Aim of the exercise:
For the entries that follow, retype exactly the lines from the one containing "RTC pin SQW: D4 -> D8" to the one containing "RTC pin SCL: D2 -> D10", inclusive, and only those. Images stay out of the copy.

Saved entries:
---

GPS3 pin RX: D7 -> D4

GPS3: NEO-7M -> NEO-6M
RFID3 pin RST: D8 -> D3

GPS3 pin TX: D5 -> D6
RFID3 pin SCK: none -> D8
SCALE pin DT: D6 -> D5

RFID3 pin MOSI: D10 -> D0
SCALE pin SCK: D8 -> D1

---

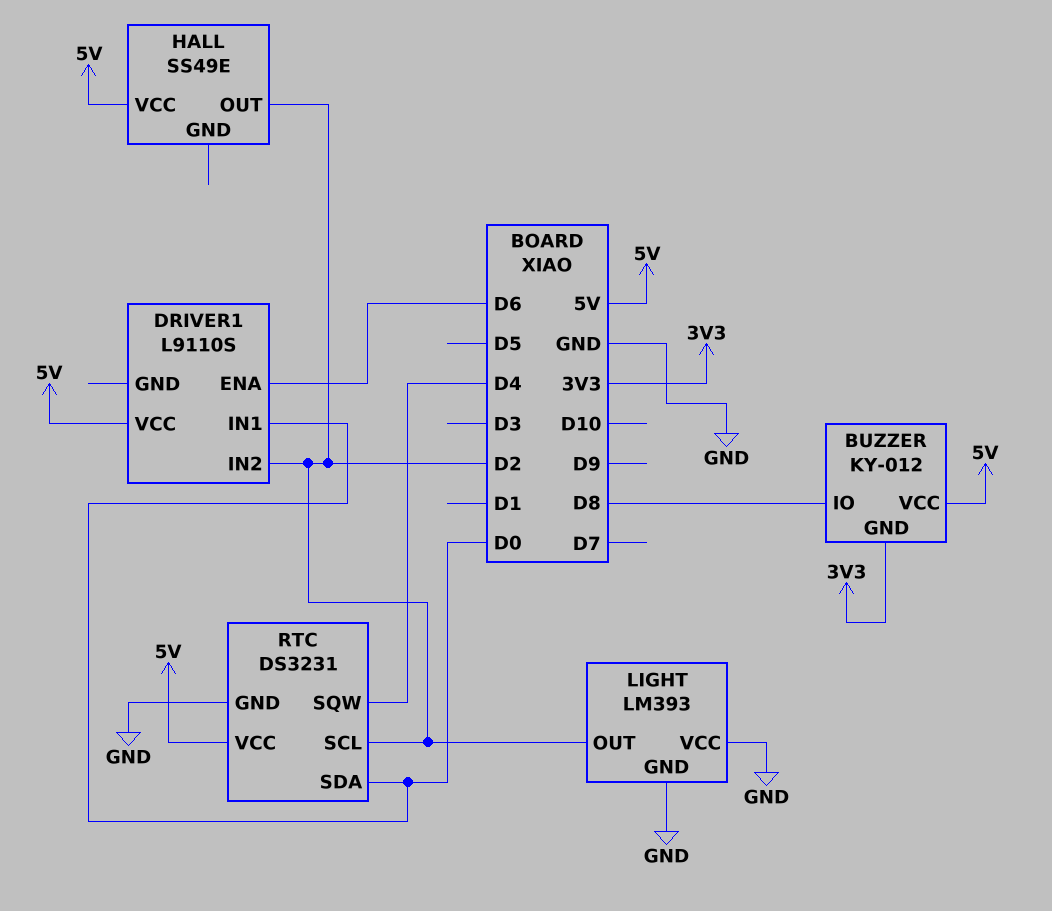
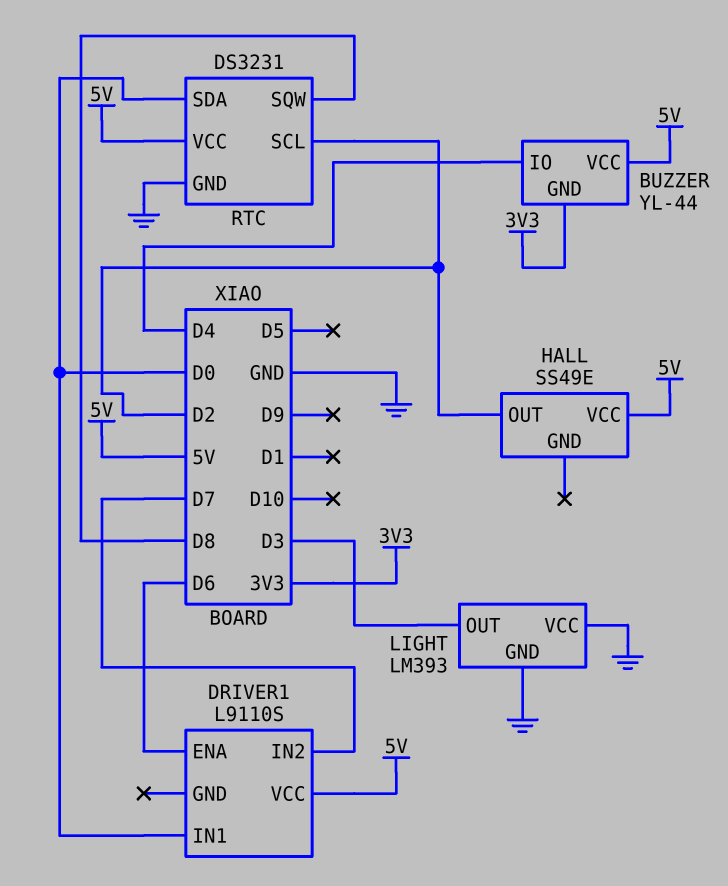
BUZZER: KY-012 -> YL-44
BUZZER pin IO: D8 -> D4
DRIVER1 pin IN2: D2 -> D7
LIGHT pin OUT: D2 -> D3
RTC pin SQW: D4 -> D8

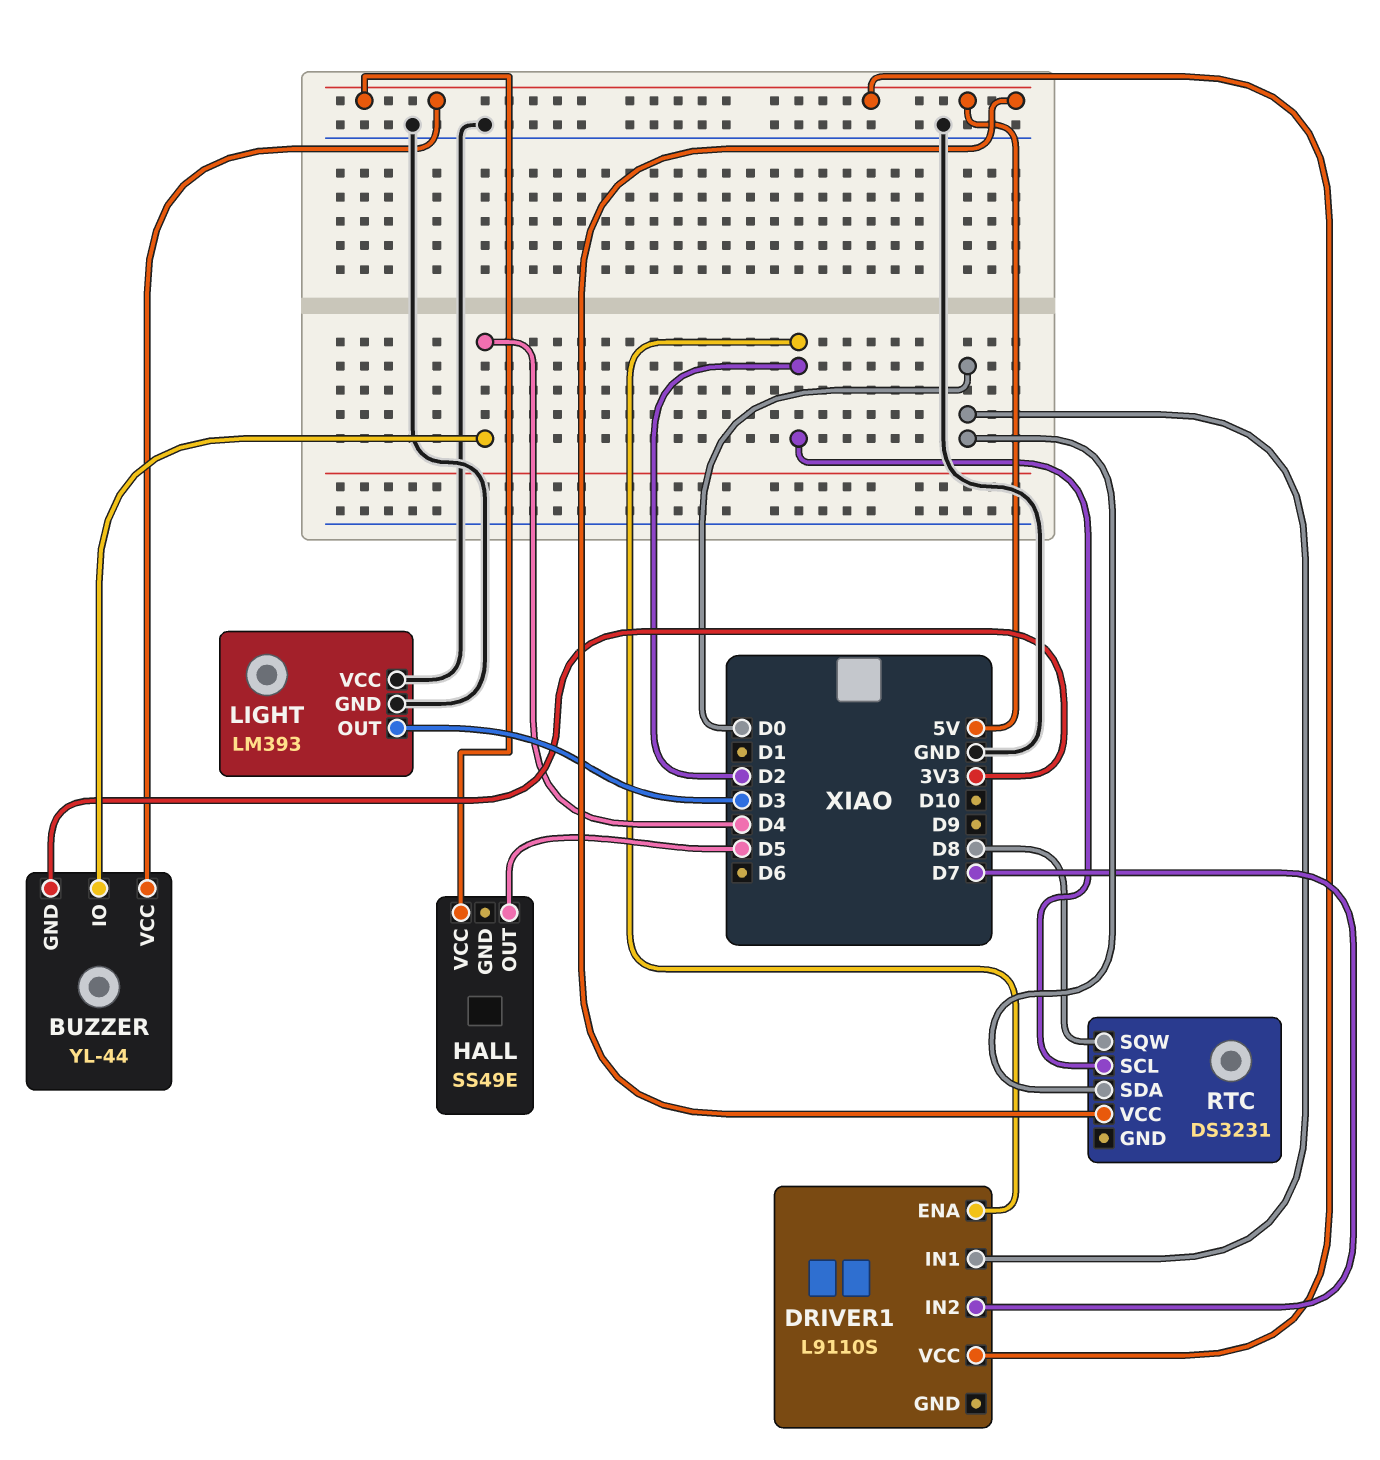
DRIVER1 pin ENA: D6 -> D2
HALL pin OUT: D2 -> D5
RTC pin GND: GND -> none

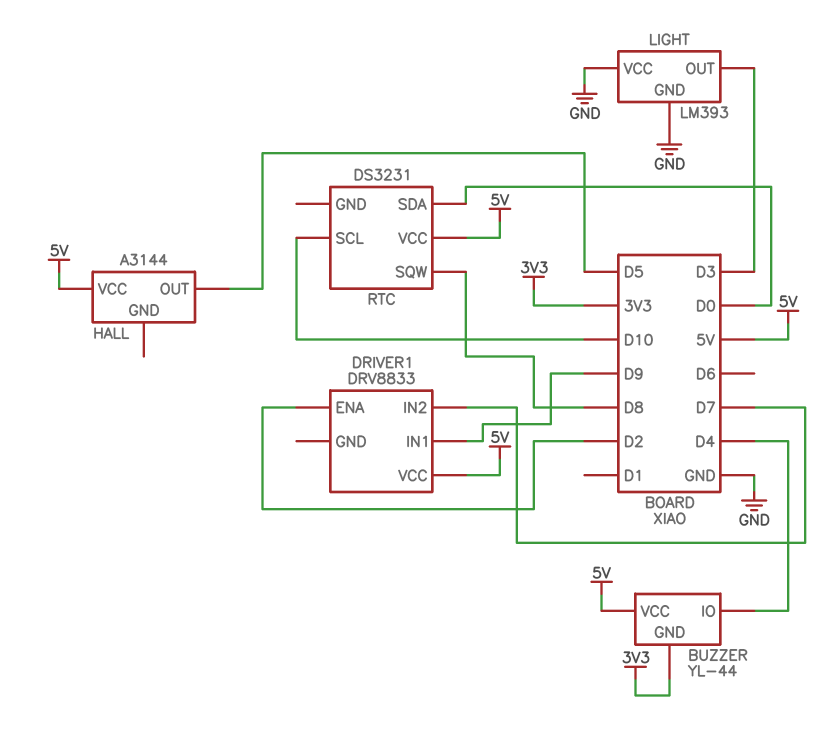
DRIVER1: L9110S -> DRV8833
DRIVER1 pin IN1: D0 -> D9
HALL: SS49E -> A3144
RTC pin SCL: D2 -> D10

---

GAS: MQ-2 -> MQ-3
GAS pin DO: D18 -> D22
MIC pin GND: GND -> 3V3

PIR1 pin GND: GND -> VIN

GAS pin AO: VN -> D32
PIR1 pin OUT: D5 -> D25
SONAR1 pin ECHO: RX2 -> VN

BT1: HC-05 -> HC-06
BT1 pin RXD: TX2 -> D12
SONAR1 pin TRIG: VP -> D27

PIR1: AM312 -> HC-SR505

---

Task result:
RTC pin SQW: D4 -> D8

DRIVER1 pin ENA: D6 -> D2
HALL pin OUT: D2 -> D5
RTC pin GND: GND -> none

DRIVER1: L9110S -> DRV8833
DRIVER1 pin IN1: D0 -> D9
HALL: SS49E -> A3144
RTC pin SCL: D2 -> D10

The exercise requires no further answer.